■ TASK PROMPT: Please copy each line of the listing below in which the word "none" appears.

■ THE INPUT:

════════

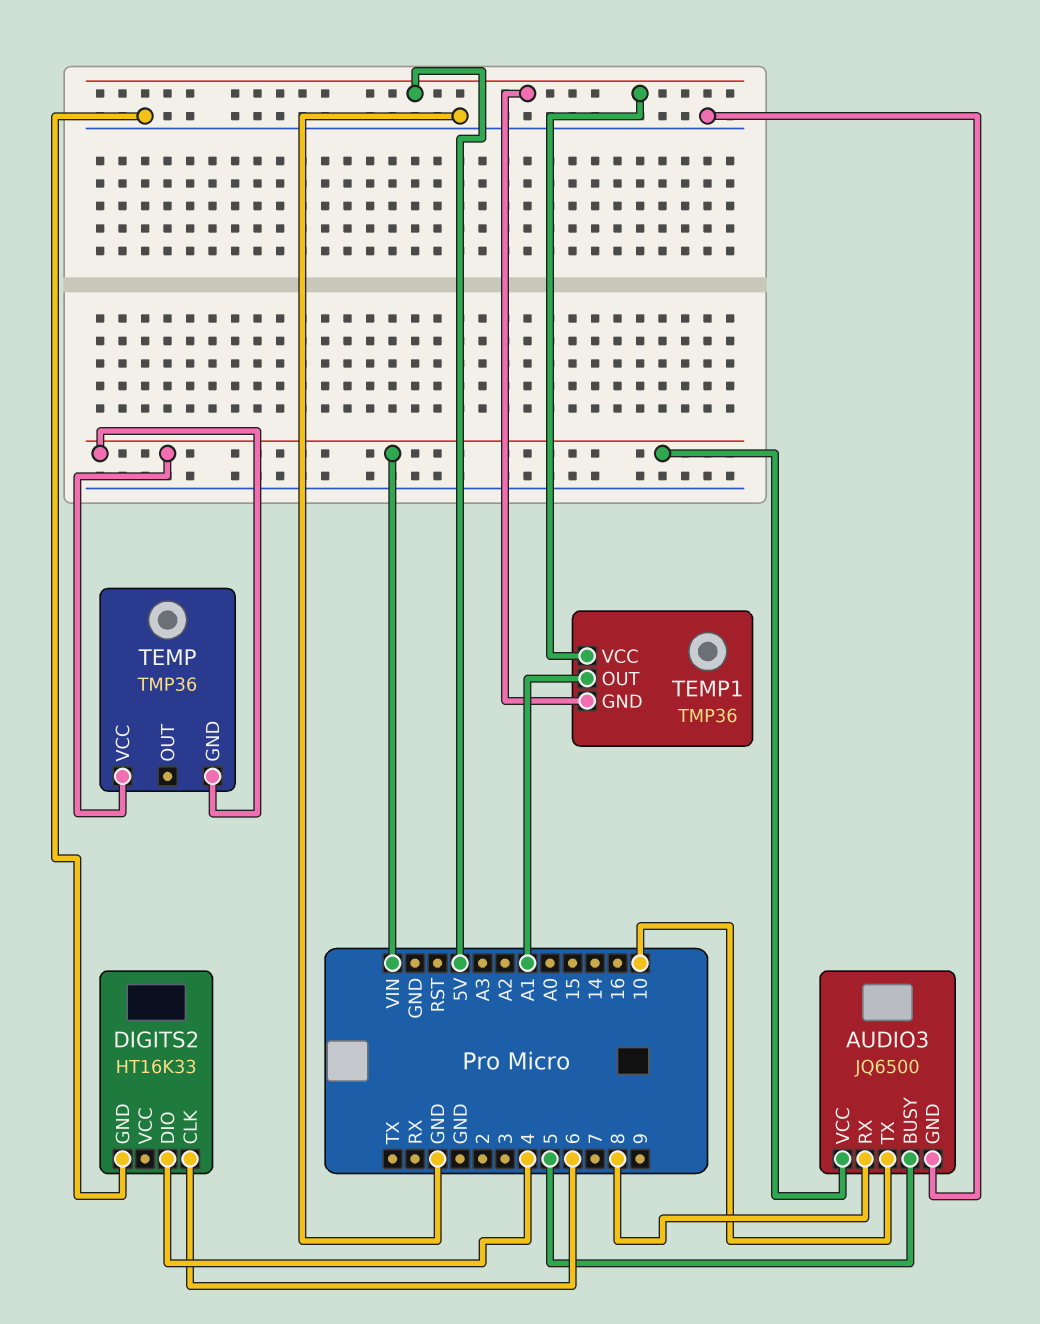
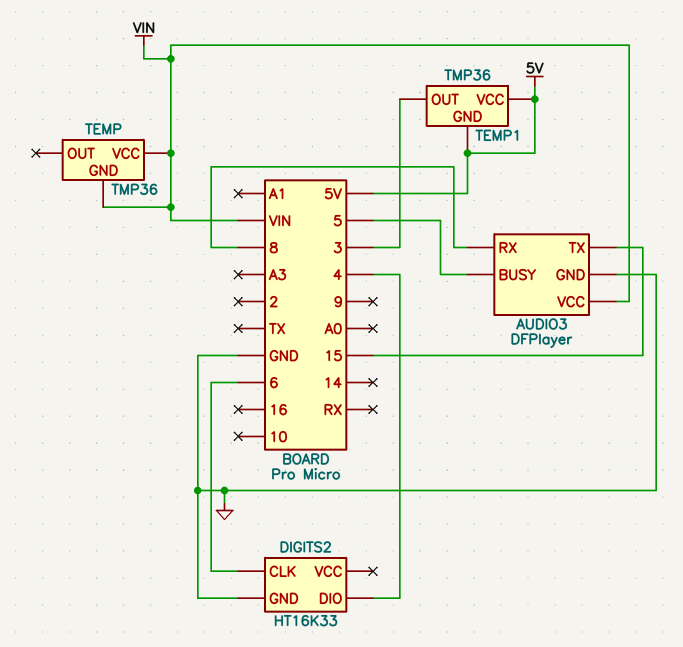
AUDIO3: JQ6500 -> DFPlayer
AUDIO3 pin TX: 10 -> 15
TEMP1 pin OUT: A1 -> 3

════════

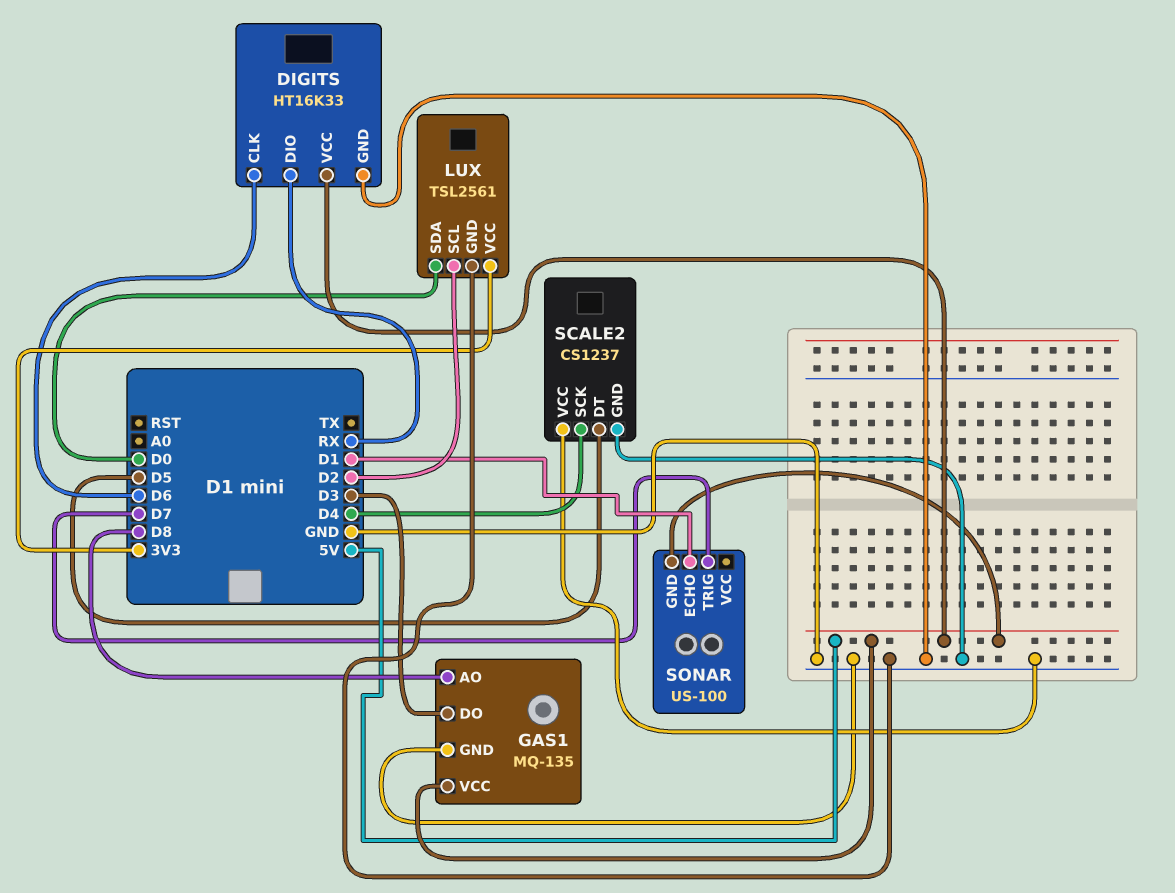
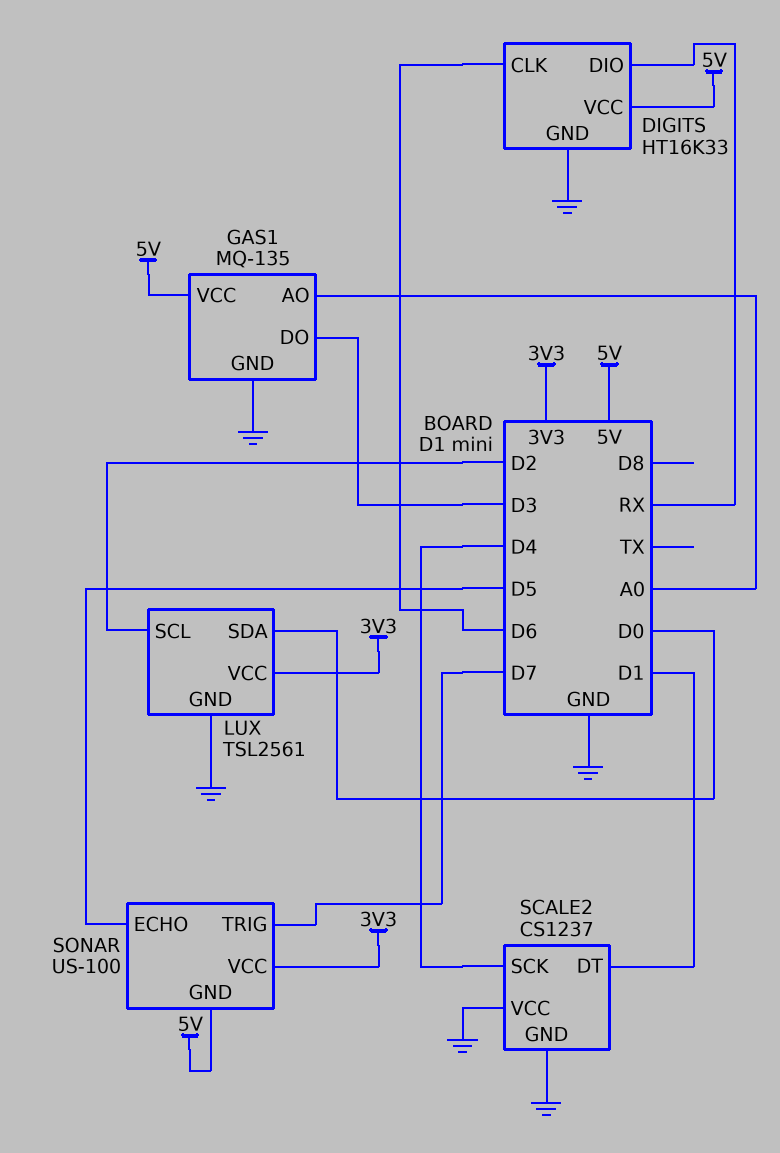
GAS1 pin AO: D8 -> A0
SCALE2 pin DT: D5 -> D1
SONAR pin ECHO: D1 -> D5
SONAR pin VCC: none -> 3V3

════════

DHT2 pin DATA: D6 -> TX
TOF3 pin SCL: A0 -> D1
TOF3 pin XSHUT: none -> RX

════════

■ SOLVED EXERCISE:
SONAR pin VCC: none -> 3V3
TOF3 pin XSHUT: none -> RX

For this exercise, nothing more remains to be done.